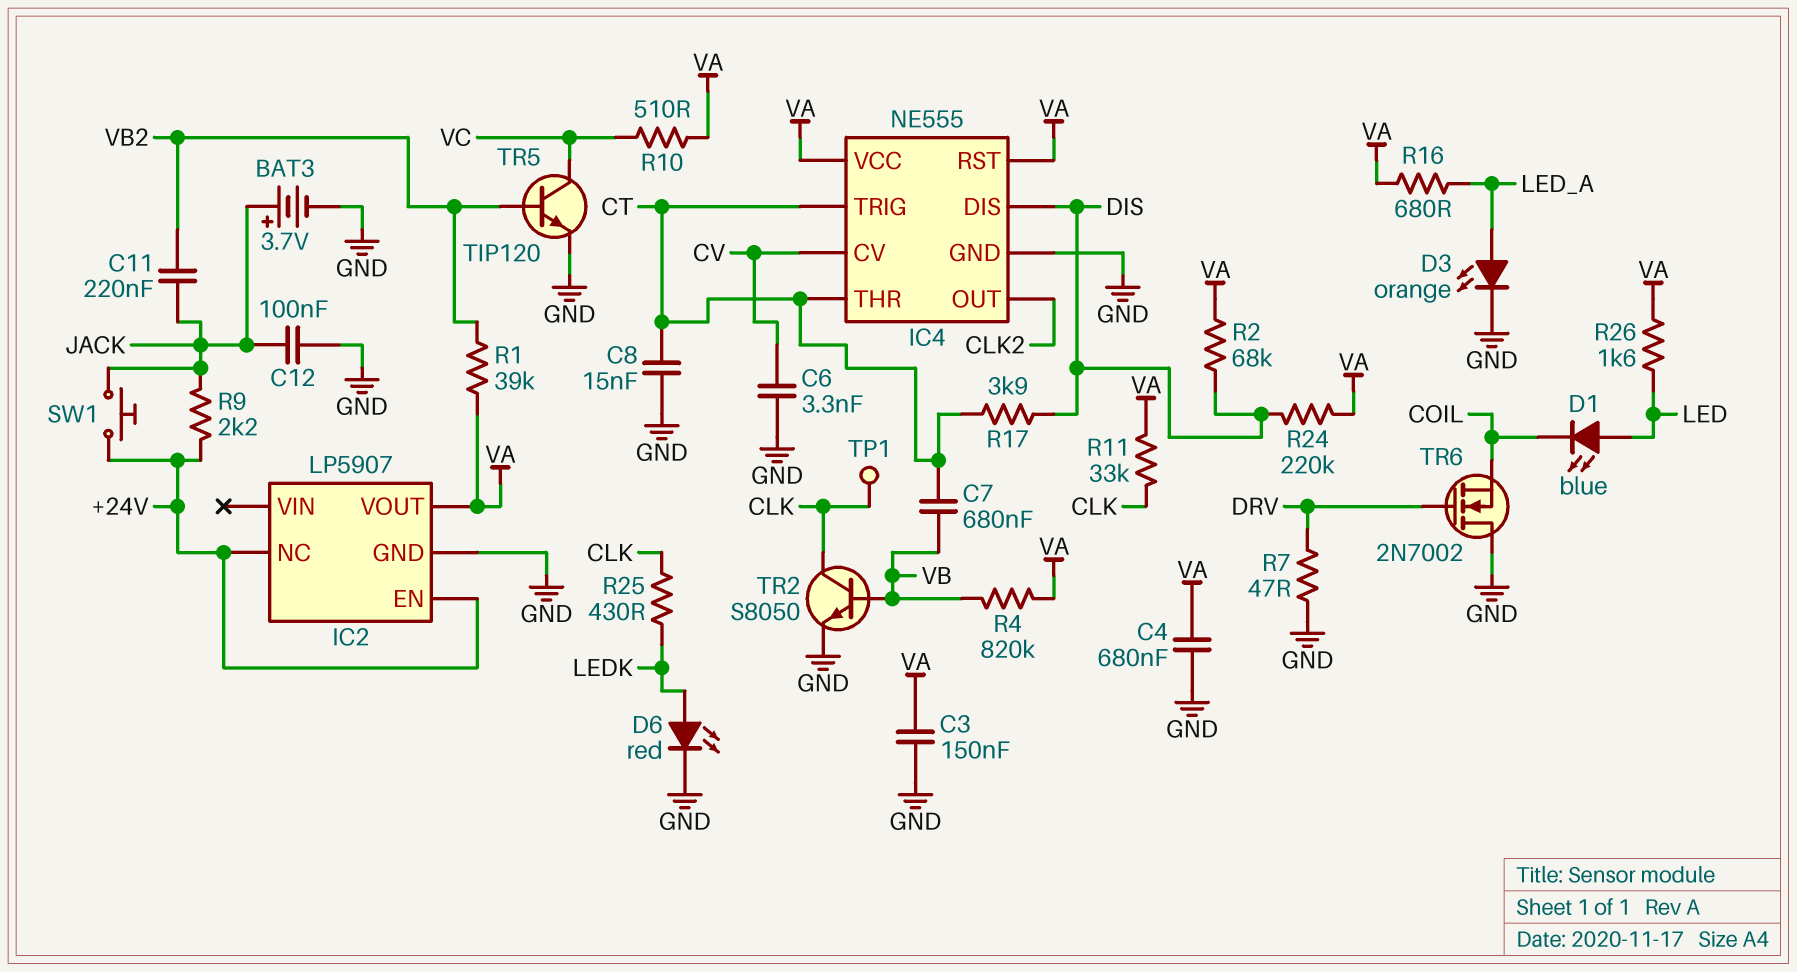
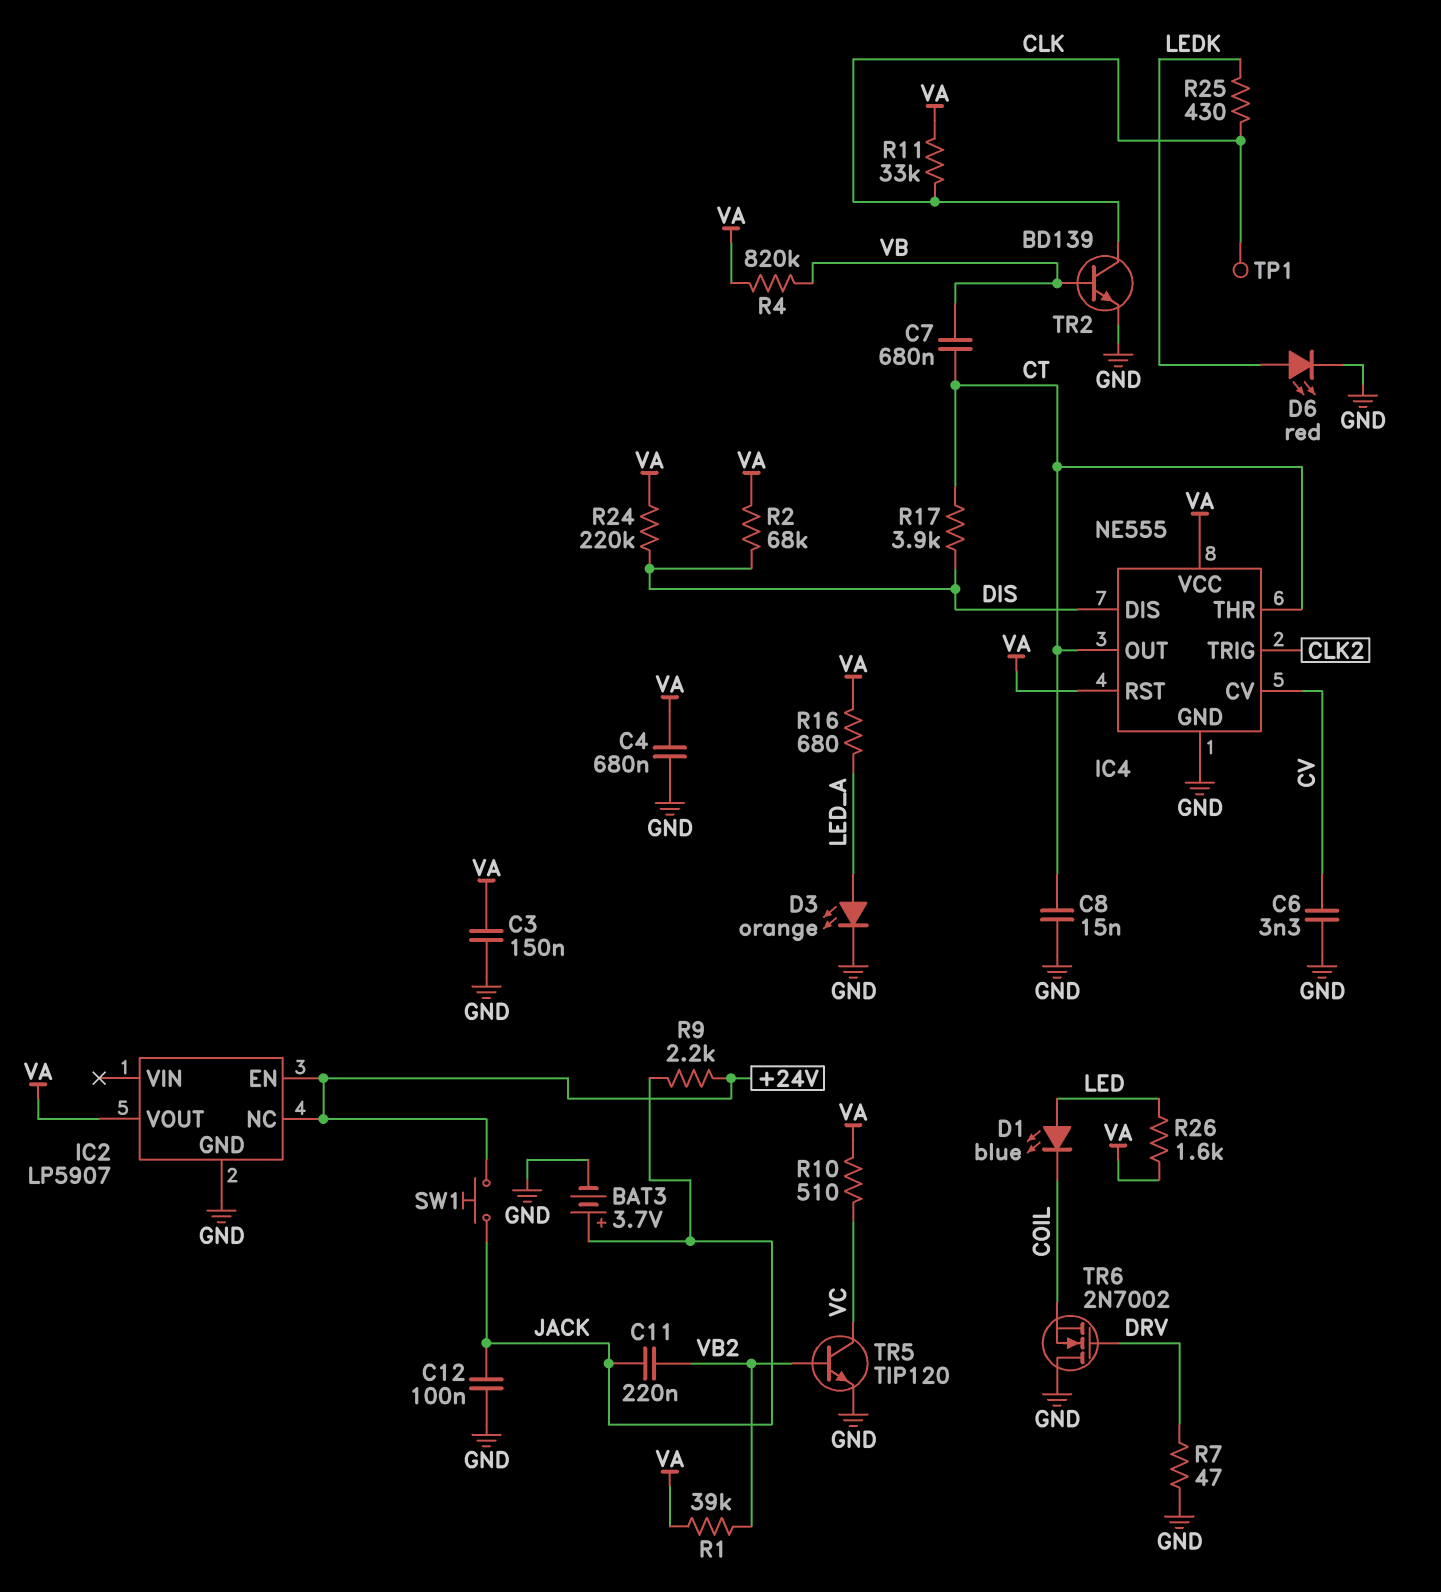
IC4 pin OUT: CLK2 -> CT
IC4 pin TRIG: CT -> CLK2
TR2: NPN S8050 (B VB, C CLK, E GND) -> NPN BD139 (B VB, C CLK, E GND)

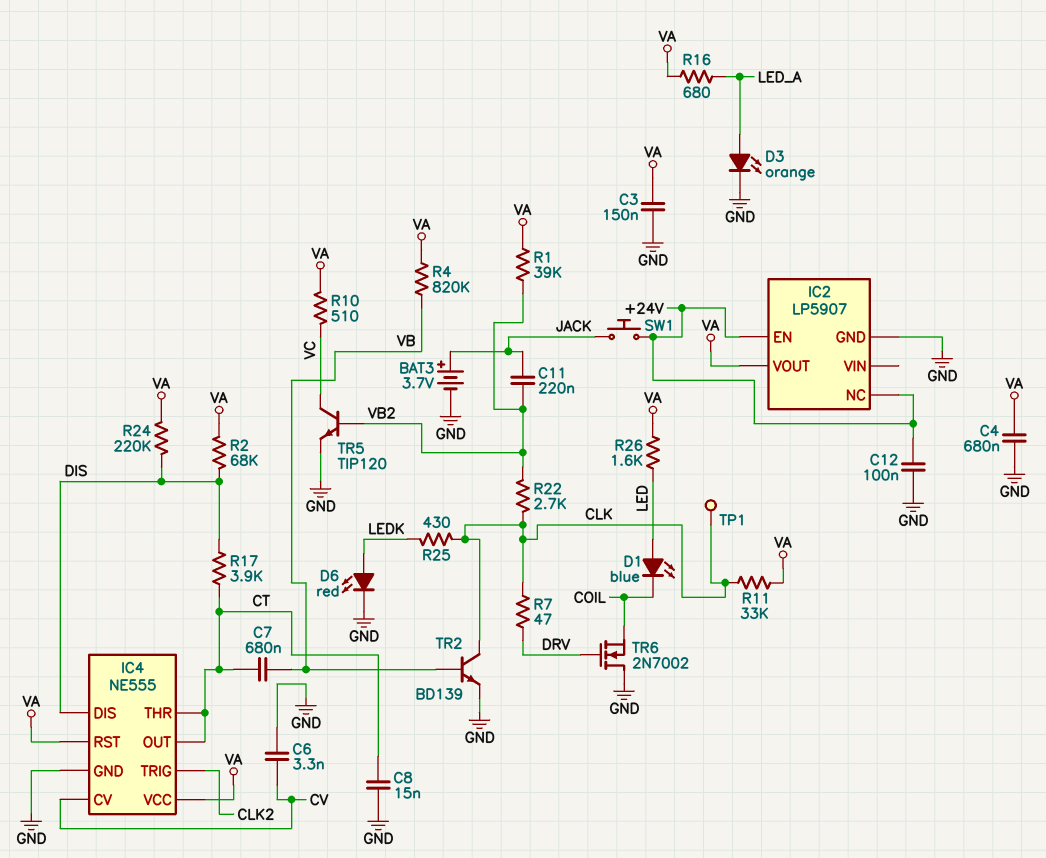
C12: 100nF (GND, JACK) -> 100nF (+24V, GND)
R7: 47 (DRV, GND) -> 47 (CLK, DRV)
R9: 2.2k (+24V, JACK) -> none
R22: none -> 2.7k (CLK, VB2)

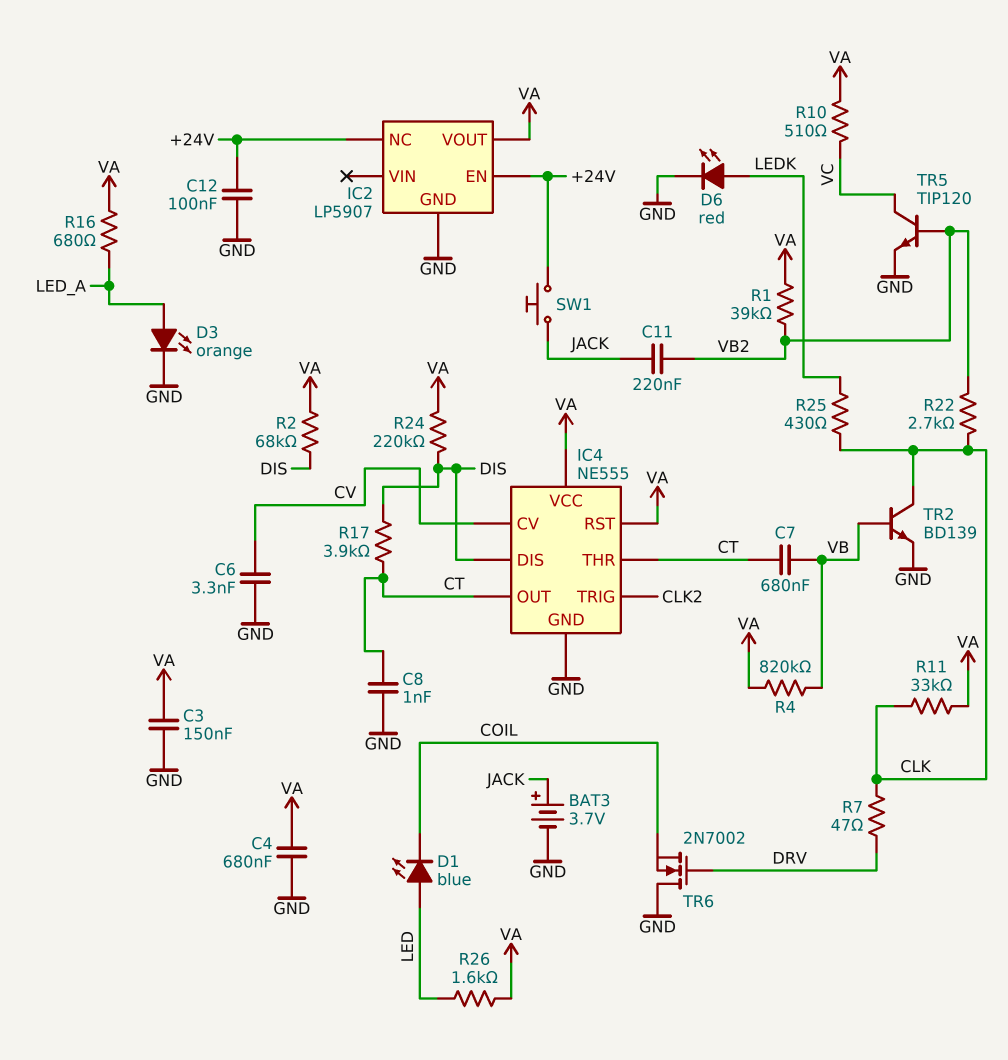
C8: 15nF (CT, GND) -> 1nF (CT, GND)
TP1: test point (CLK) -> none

...

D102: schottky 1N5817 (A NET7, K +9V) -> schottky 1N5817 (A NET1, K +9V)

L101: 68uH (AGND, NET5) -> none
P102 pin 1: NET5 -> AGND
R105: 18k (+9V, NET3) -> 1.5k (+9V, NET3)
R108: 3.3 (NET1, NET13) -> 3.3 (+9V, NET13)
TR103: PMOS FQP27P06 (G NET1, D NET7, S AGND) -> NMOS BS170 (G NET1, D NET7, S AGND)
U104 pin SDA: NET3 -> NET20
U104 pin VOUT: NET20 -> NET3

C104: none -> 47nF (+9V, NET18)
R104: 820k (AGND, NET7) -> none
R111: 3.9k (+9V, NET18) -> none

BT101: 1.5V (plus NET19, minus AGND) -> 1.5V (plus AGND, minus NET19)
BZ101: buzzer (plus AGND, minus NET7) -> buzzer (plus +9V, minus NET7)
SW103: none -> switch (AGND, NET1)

§ Exercise goal:
From the records above, transcribe only the stretch from the line with "TR2: NPN S8050" through the line with "TP1: test point (CLK) -> none", keeping both ends. Omit pictures.

§ Worked solution:
TR2: NPN S8050 (B VB, C CLK, E GND) -> NPN BD139 (B VB, C CLK, E GND)

C12: 100nF (GND, JACK) -> 100nF (+24V, GND)
R7: 47 (DRV, GND) -> 47 (CLK, DRV)
R9: 2.2k (+24V, JACK) -> none
R22: none -> 2.7k (CLK, VB2)

C8: 15nF (CT, GND) -> 1nF (CT, GND)
TP1: test point (CLK) -> none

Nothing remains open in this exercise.